PROBLEM TO WORK ON
Copy out each of the lines below word for word, without the pictures.

Data excerpts
▬▬▬▬▬▬

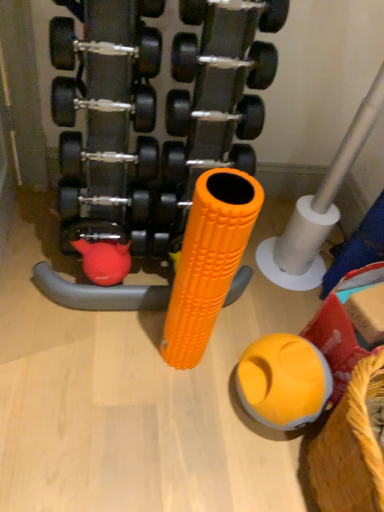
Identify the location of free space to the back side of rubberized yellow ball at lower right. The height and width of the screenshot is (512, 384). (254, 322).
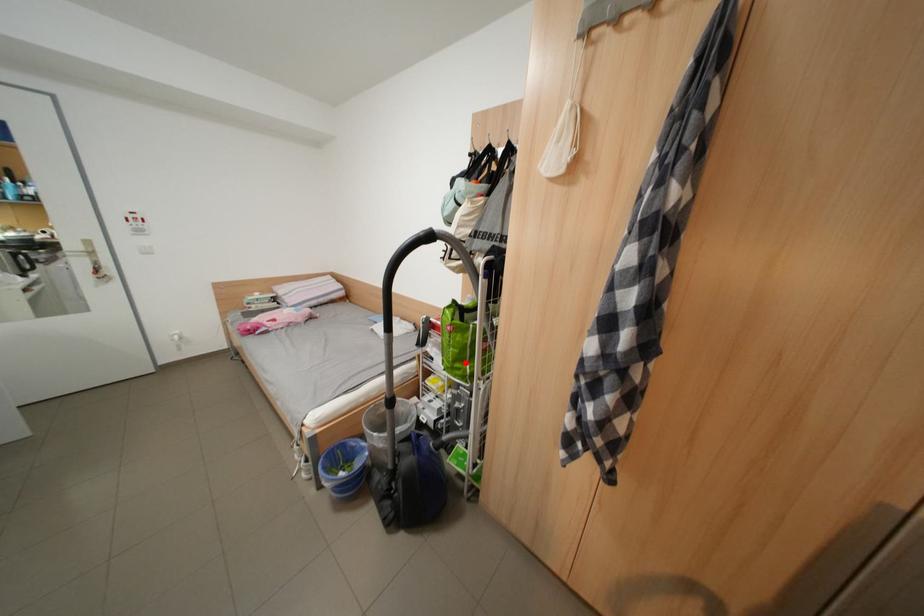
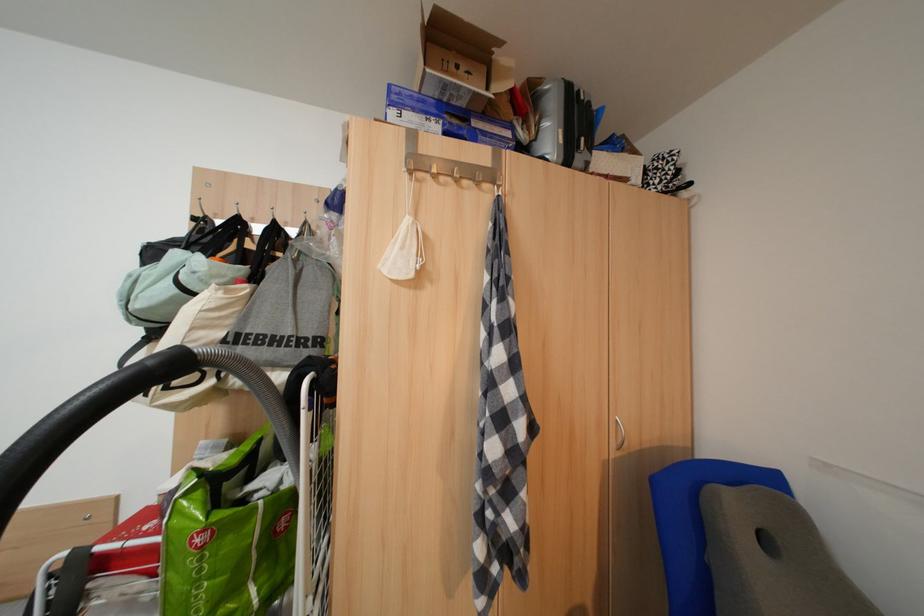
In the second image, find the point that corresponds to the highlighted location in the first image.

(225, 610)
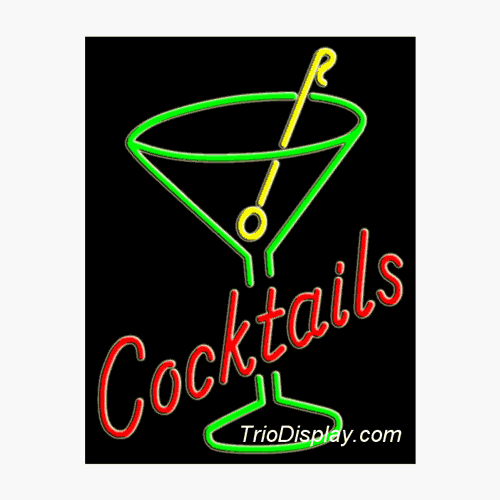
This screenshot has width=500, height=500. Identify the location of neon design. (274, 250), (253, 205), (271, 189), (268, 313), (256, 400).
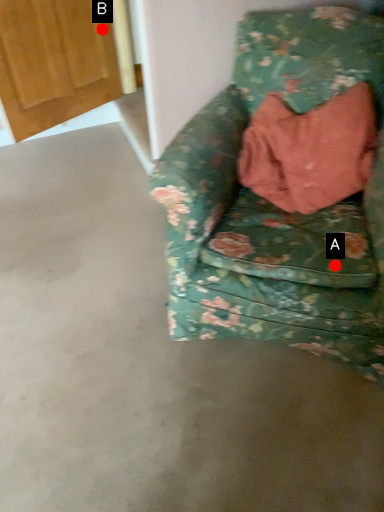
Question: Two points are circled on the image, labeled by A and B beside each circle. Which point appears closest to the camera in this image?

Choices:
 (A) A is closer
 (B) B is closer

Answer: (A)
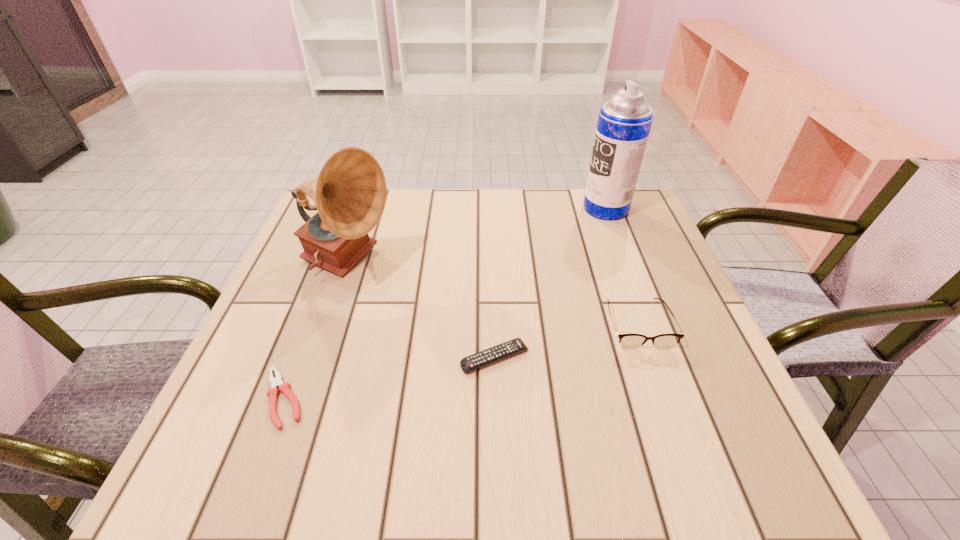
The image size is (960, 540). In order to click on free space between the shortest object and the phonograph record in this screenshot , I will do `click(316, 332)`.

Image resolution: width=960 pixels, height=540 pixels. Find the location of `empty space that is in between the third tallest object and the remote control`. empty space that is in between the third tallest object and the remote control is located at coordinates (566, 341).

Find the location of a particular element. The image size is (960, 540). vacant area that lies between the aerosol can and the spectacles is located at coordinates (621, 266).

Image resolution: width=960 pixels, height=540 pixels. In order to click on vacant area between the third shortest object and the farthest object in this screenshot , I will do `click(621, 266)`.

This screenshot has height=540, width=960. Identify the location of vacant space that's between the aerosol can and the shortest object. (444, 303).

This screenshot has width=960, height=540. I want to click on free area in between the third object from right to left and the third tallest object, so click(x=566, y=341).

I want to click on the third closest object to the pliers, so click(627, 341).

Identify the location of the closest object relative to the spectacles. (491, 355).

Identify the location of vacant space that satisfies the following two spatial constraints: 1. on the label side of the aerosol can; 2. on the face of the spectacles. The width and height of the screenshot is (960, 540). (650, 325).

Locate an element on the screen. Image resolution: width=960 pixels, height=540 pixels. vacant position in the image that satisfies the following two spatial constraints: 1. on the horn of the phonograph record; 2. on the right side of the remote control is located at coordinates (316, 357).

▬▬▬▬▬▬

THE COMPLETED TASK
Identify the location of free space to the back side of rubberized yellow ball at lower right. The height and width of the screenshot is (512, 384). (254, 322).
In the second image, find the point that corresponds to the highlighted location in the first image.

(225, 610)
This screenshot has width=500, height=500. Identify the location of neon design. (274, 250), (253, 205), (271, 189), (268, 313), (256, 400).
Question: Two points are circled on the image, labeled by A and B beside each circle. Which point appears closest to the camera in this image?

Choices:
 (A) A is closer
 (B) B is closer

Answer: (A)
The image size is (960, 540). In order to click on free space between the shortest object and the phonograph record in this screenshot , I will do `click(316, 332)`.

Image resolution: width=960 pixels, height=540 pixels. Find the location of `empty space that is in between the third tallest object and the remote control`. empty space that is in between the third tallest object and the remote control is located at coordinates (566, 341).

Find the location of a particular element. The image size is (960, 540). vacant area that lies between the aerosol can and the spectacles is located at coordinates (621, 266).

Image resolution: width=960 pixels, height=540 pixels. In order to click on vacant area between the third shortest object and the farthest object in this screenshot , I will do `click(621, 266)`.

This screenshot has height=540, width=960. Identify the location of vacant space that's between the aerosol can and the shortest object. (444, 303).

This screenshot has width=960, height=540. I want to click on free area in between the third object from right to left and the third tallest object, so click(x=566, y=341).

I want to click on the third closest object to the pliers, so click(627, 341).

Identify the location of the closest object relative to the spectacles. (491, 355).

Identify the location of vacant space that satisfies the following two spatial constraints: 1. on the label side of the aerosol can; 2. on the face of the spectacles. The width and height of the screenshot is (960, 540). (650, 325).

Locate an element on the screen. Image resolution: width=960 pixels, height=540 pixels. vacant position in the image that satisfies the following two spatial constraints: 1. on the horn of the phonograph record; 2. on the right side of the remote control is located at coordinates (316, 357).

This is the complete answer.